### [STATED EXERCISE]
Swap every "counterclockwise" in the rows below for "anticlockwise" and reproduce the rows otherwise unchanged. Omit the picture lines from your output.

--- START INPUT MATERIAL ---

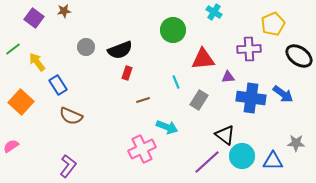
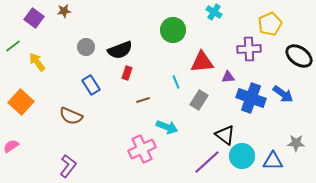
yellow pentagon: moved 3 px left
green line: moved 3 px up
red triangle: moved 1 px left, 3 px down
blue rectangle: moved 33 px right
blue cross: rotated 12 degrees clockwise
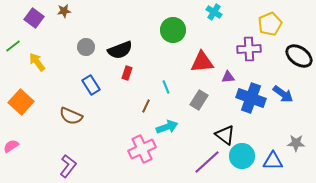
cyan line: moved 10 px left, 5 px down
brown line: moved 3 px right, 6 px down; rotated 48 degrees counterclockwise
cyan arrow: rotated 40 degrees counterclockwise
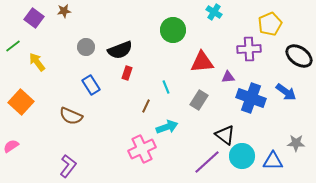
blue arrow: moved 3 px right, 2 px up
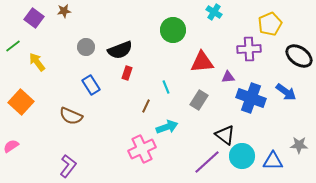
gray star: moved 3 px right, 2 px down
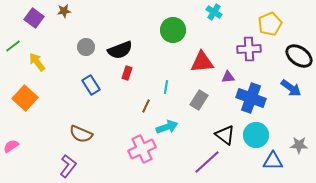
cyan line: rotated 32 degrees clockwise
blue arrow: moved 5 px right, 4 px up
orange square: moved 4 px right, 4 px up
brown semicircle: moved 10 px right, 18 px down
cyan circle: moved 14 px right, 21 px up
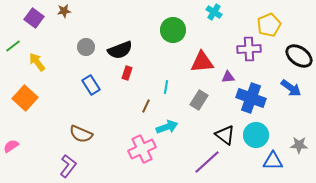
yellow pentagon: moved 1 px left, 1 px down
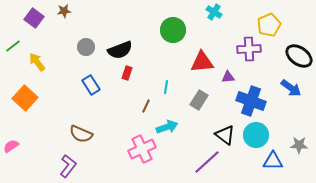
blue cross: moved 3 px down
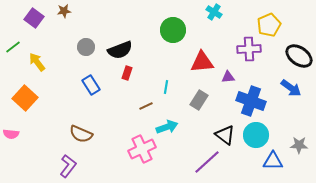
green line: moved 1 px down
brown line: rotated 40 degrees clockwise
pink semicircle: moved 12 px up; rotated 140 degrees counterclockwise
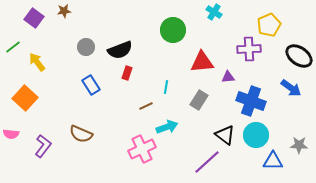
purple L-shape: moved 25 px left, 20 px up
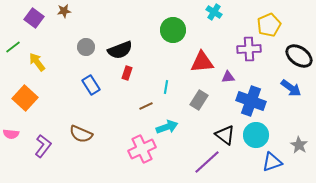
gray star: rotated 30 degrees clockwise
blue triangle: moved 1 px left, 1 px down; rotated 20 degrees counterclockwise
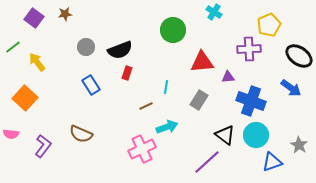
brown star: moved 1 px right, 3 px down
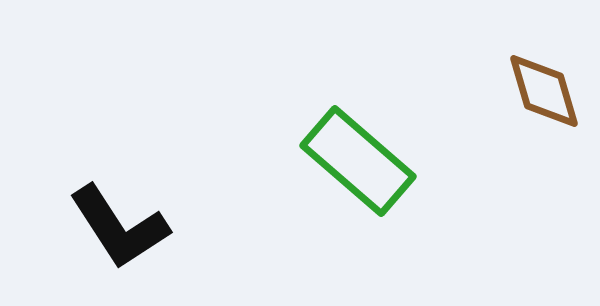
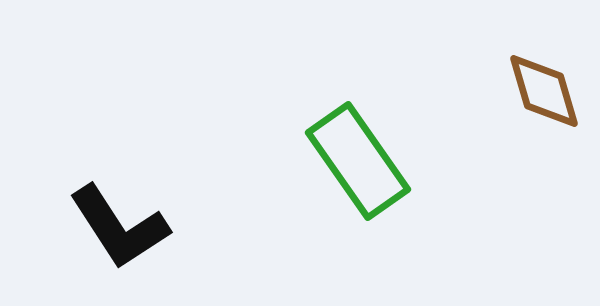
green rectangle: rotated 14 degrees clockwise
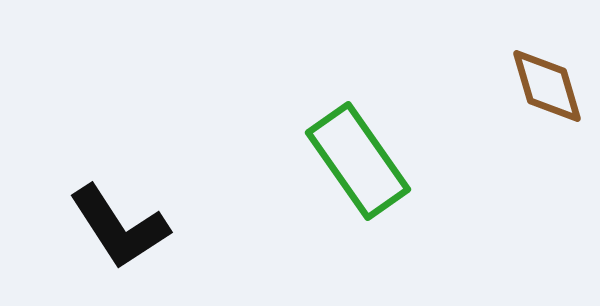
brown diamond: moved 3 px right, 5 px up
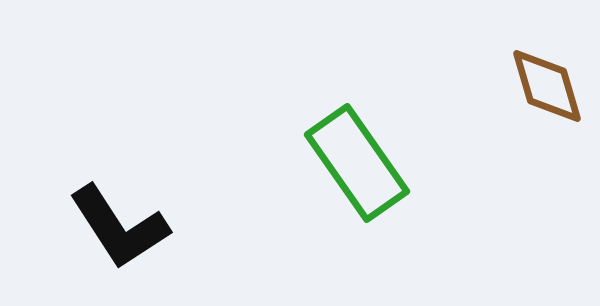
green rectangle: moved 1 px left, 2 px down
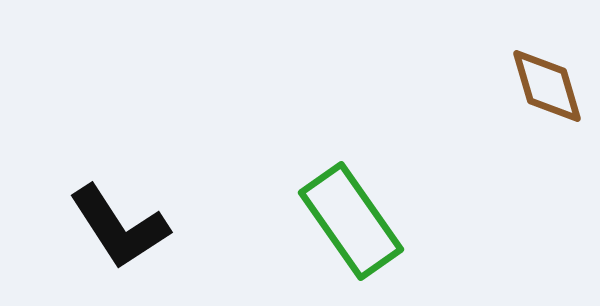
green rectangle: moved 6 px left, 58 px down
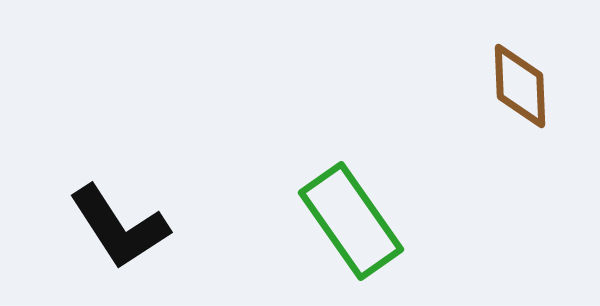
brown diamond: moved 27 px left; rotated 14 degrees clockwise
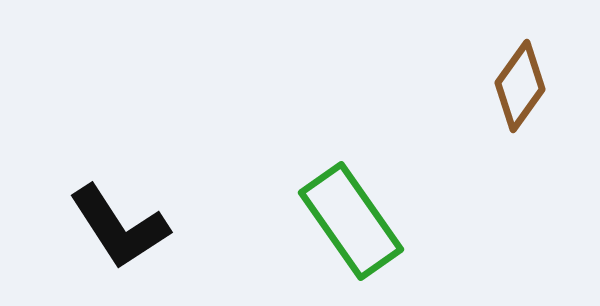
brown diamond: rotated 38 degrees clockwise
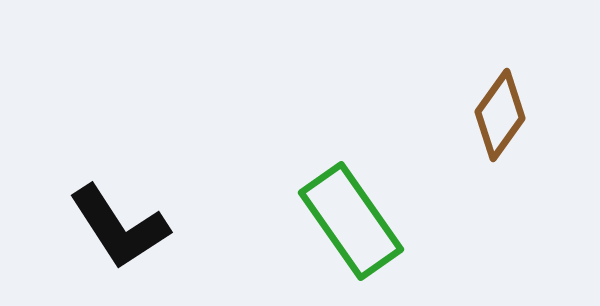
brown diamond: moved 20 px left, 29 px down
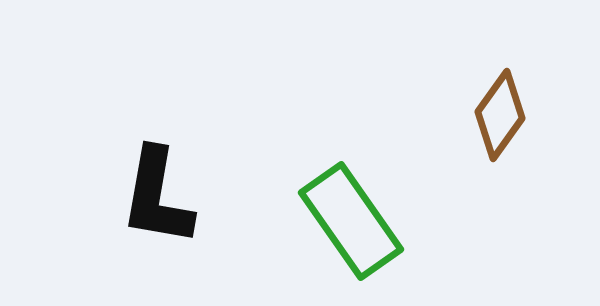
black L-shape: moved 38 px right, 30 px up; rotated 43 degrees clockwise
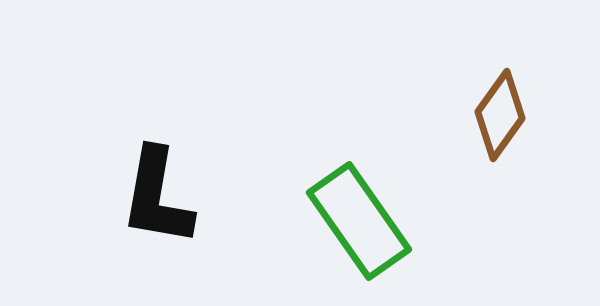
green rectangle: moved 8 px right
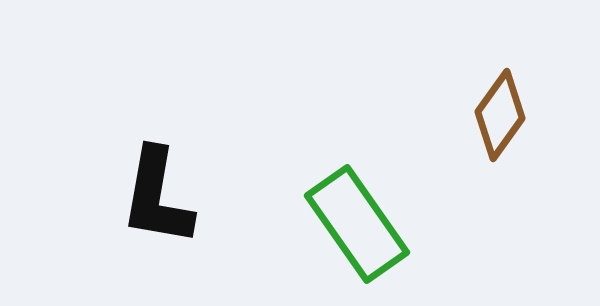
green rectangle: moved 2 px left, 3 px down
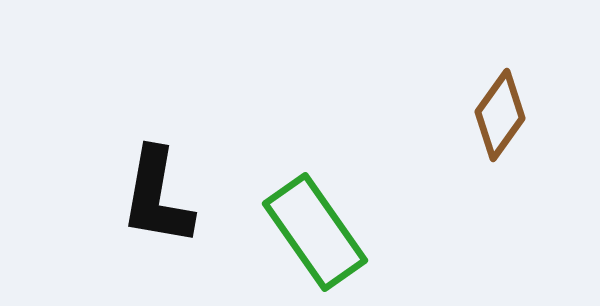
green rectangle: moved 42 px left, 8 px down
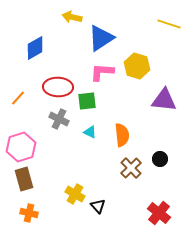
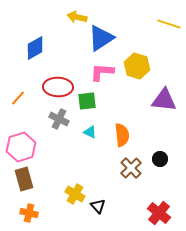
yellow arrow: moved 5 px right
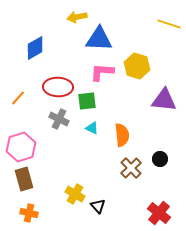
yellow arrow: rotated 24 degrees counterclockwise
blue triangle: moved 2 px left, 1 px down; rotated 36 degrees clockwise
cyan triangle: moved 2 px right, 4 px up
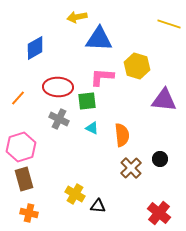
pink L-shape: moved 5 px down
black triangle: rotated 42 degrees counterclockwise
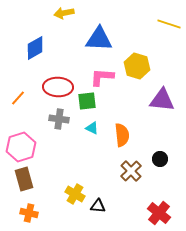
yellow arrow: moved 13 px left, 4 px up
purple triangle: moved 2 px left
gray cross: rotated 18 degrees counterclockwise
brown cross: moved 3 px down
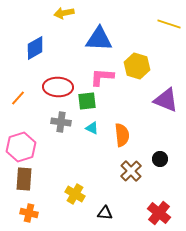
purple triangle: moved 4 px right; rotated 16 degrees clockwise
gray cross: moved 2 px right, 3 px down
brown rectangle: rotated 20 degrees clockwise
black triangle: moved 7 px right, 7 px down
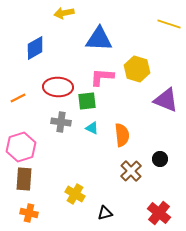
yellow hexagon: moved 3 px down
orange line: rotated 21 degrees clockwise
black triangle: rotated 21 degrees counterclockwise
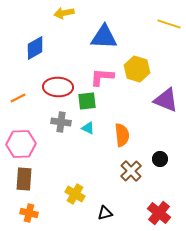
blue triangle: moved 5 px right, 2 px up
cyan triangle: moved 4 px left
pink hexagon: moved 3 px up; rotated 16 degrees clockwise
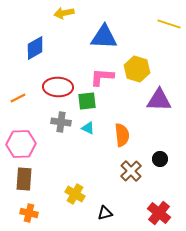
purple triangle: moved 7 px left; rotated 20 degrees counterclockwise
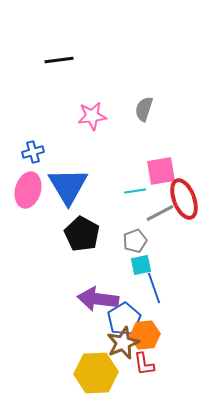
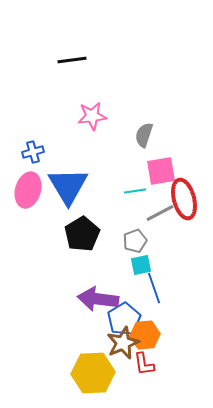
black line: moved 13 px right
gray semicircle: moved 26 px down
red ellipse: rotated 6 degrees clockwise
black pentagon: rotated 12 degrees clockwise
yellow hexagon: moved 3 px left
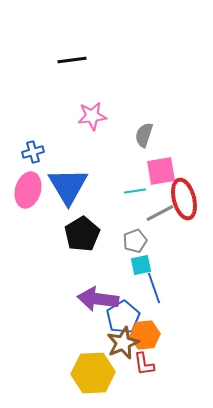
blue pentagon: moved 1 px left, 2 px up
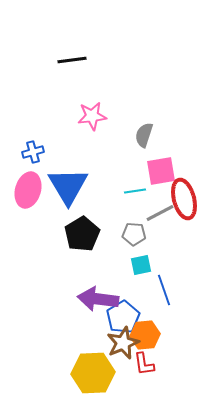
gray pentagon: moved 1 px left, 7 px up; rotated 25 degrees clockwise
blue line: moved 10 px right, 2 px down
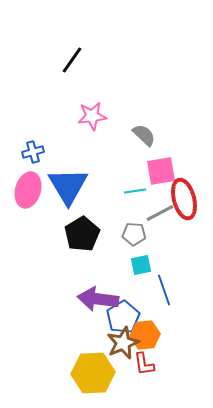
black line: rotated 48 degrees counterclockwise
gray semicircle: rotated 115 degrees clockwise
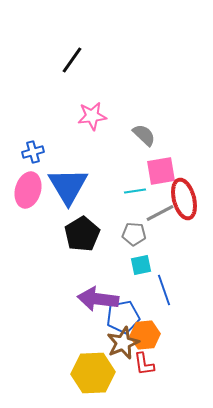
blue pentagon: rotated 20 degrees clockwise
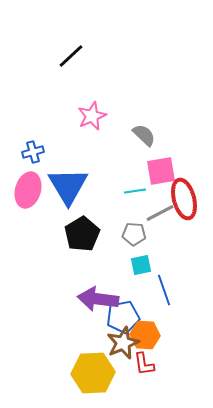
black line: moved 1 px left, 4 px up; rotated 12 degrees clockwise
pink star: rotated 16 degrees counterclockwise
orange hexagon: rotated 8 degrees clockwise
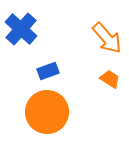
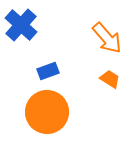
blue cross: moved 4 px up
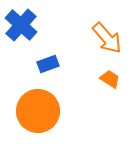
blue rectangle: moved 7 px up
orange circle: moved 9 px left, 1 px up
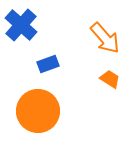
orange arrow: moved 2 px left
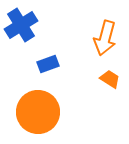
blue cross: rotated 16 degrees clockwise
orange arrow: rotated 56 degrees clockwise
orange circle: moved 1 px down
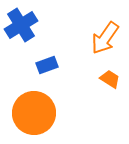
orange arrow: rotated 20 degrees clockwise
blue rectangle: moved 1 px left, 1 px down
orange circle: moved 4 px left, 1 px down
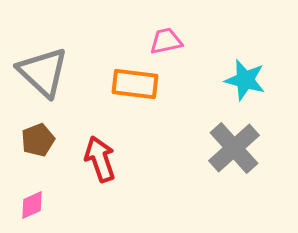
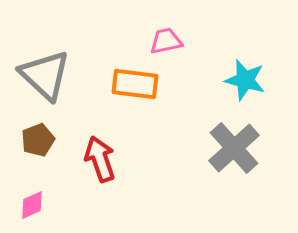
gray triangle: moved 2 px right, 3 px down
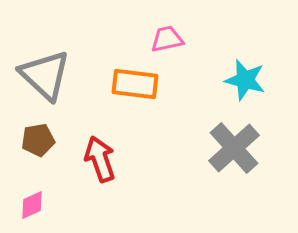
pink trapezoid: moved 1 px right, 2 px up
brown pentagon: rotated 12 degrees clockwise
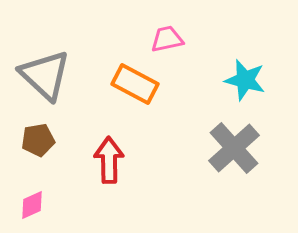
orange rectangle: rotated 21 degrees clockwise
red arrow: moved 9 px right, 1 px down; rotated 18 degrees clockwise
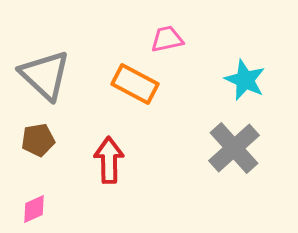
cyan star: rotated 9 degrees clockwise
pink diamond: moved 2 px right, 4 px down
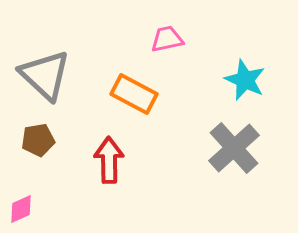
orange rectangle: moved 1 px left, 10 px down
pink diamond: moved 13 px left
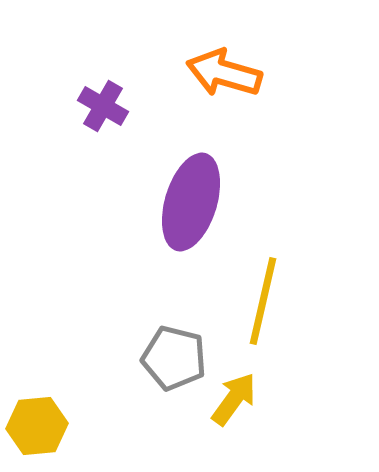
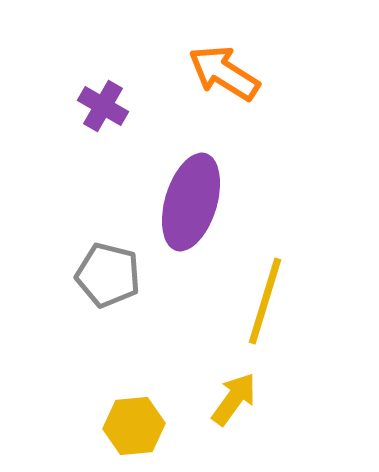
orange arrow: rotated 16 degrees clockwise
yellow line: moved 2 px right; rotated 4 degrees clockwise
gray pentagon: moved 66 px left, 83 px up
yellow hexagon: moved 97 px right
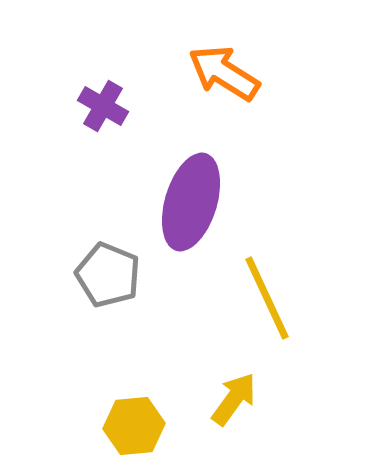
gray pentagon: rotated 8 degrees clockwise
yellow line: moved 2 px right, 3 px up; rotated 42 degrees counterclockwise
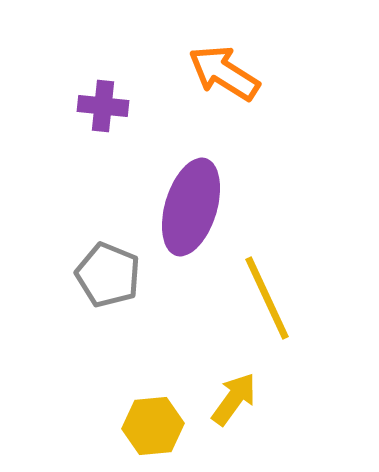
purple cross: rotated 24 degrees counterclockwise
purple ellipse: moved 5 px down
yellow hexagon: moved 19 px right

--- END INPUT MATERIAL ---

### [RESULT FOR THIS TASK]
yellow pentagon: moved 3 px left
green line: moved 3 px up
red triangle: moved 1 px left, 3 px down
blue rectangle: moved 33 px right
blue cross: rotated 12 degrees clockwise
cyan line: moved 10 px left, 5 px down
brown line: moved 3 px right, 6 px down; rotated 48 degrees anticlockwise
cyan arrow: rotated 40 degrees anticlockwise
blue arrow: moved 3 px right, 2 px up
gray star: moved 3 px right, 2 px down
cyan line: rotated 32 degrees clockwise
blue arrow: moved 5 px right, 4 px up
orange square: moved 4 px right, 4 px up
brown semicircle: moved 10 px right, 18 px down
cyan circle: moved 14 px right, 21 px up
yellow pentagon: moved 1 px left, 1 px down
blue cross: moved 3 px down
green line: moved 1 px down
brown line: rotated 40 degrees clockwise
pink semicircle: moved 12 px up; rotated 140 degrees anticlockwise
purple L-shape: moved 25 px left, 20 px up
gray star: rotated 30 degrees clockwise
blue triangle: moved 1 px left, 1 px down; rotated 20 degrees anticlockwise
brown star: moved 1 px right, 3 px down
green rectangle: rotated 14 degrees clockwise
brown diamond: moved 3 px right, 5 px up
green rectangle: moved 1 px left, 2 px down
green rectangle: moved 6 px left, 58 px down
brown diamond: moved 27 px left; rotated 14 degrees clockwise
brown diamond: rotated 38 degrees clockwise
brown diamond: moved 20 px left, 29 px down
black L-shape: moved 38 px right, 30 px up; rotated 43 degrees clockwise
green rectangle: moved 8 px right
green rectangle: moved 2 px left, 3 px down
green rectangle: moved 42 px left, 8 px down
yellow arrow: moved 5 px right
yellow arrow: rotated 24 degrees anticlockwise
blue triangle: moved 2 px left, 1 px down; rotated 36 degrees clockwise
cyan triangle: moved 2 px right, 4 px up
pink L-shape: moved 5 px down
black triangle: rotated 42 degrees anticlockwise
yellow arrow: moved 13 px left, 4 px up
purple triangle: moved 2 px left
gray cross: rotated 18 degrees anticlockwise
brown cross: moved 3 px down
purple triangle: moved 4 px right; rotated 16 degrees clockwise
gray cross: moved 2 px right, 3 px down
brown rectangle: rotated 20 degrees clockwise
black triangle: moved 7 px right, 7 px down
yellow hexagon: moved 3 px down
orange line: rotated 21 degrees clockwise
black triangle: rotated 21 degrees anticlockwise
blue triangle: moved 5 px right, 2 px up
cyan triangle: moved 4 px left
pink hexagon: moved 3 px up; rotated 16 degrees clockwise
purple triangle: moved 7 px left; rotated 20 degrees anticlockwise
black line: moved 13 px right
gray semicircle: moved 26 px down
red ellipse: rotated 6 degrees clockwise
black pentagon: rotated 12 degrees clockwise
yellow hexagon: moved 3 px left
blue pentagon: moved 1 px left, 2 px up
gray pentagon: moved 1 px left, 7 px up; rotated 25 degrees clockwise
blue line: moved 10 px right, 2 px down
black line: rotated 48 degrees anticlockwise
gray semicircle: rotated 115 degrees clockwise
blue pentagon: rotated 20 degrees clockwise
black line: moved 1 px left, 4 px up; rotated 12 degrees clockwise
pink star: rotated 16 degrees anticlockwise
orange hexagon: rotated 8 degrees clockwise
blue cross: moved 4 px up
blue rectangle: moved 7 px up
orange circle: moved 9 px left, 1 px up
orange arrow: moved 2 px left
blue cross: rotated 16 degrees clockwise
orange arrow: rotated 56 degrees clockwise
orange circle: moved 1 px down
orange arrow: rotated 20 degrees clockwise
blue rectangle: moved 1 px left, 1 px down
orange circle: moved 4 px left, 1 px down
gray triangle: moved 2 px right, 3 px down
pink trapezoid: moved 1 px right, 2 px up
brown pentagon: rotated 12 degrees clockwise
orange rectangle: rotated 21 degrees clockwise
red arrow: moved 9 px right, 1 px down; rotated 18 degrees clockwise
cyan star: rotated 9 degrees clockwise
pink diamond: moved 2 px right, 4 px down
orange rectangle: moved 1 px left, 10 px down
pink diamond: moved 13 px left
orange arrow: rotated 16 degrees clockwise
yellow line: moved 2 px right; rotated 4 degrees clockwise
gray pentagon: moved 66 px left, 83 px up
yellow hexagon: moved 97 px right
gray pentagon: rotated 8 degrees clockwise
yellow line: moved 2 px right, 3 px up; rotated 42 degrees anticlockwise
purple cross: rotated 24 degrees anticlockwise
purple ellipse: moved 5 px down
yellow hexagon: moved 19 px right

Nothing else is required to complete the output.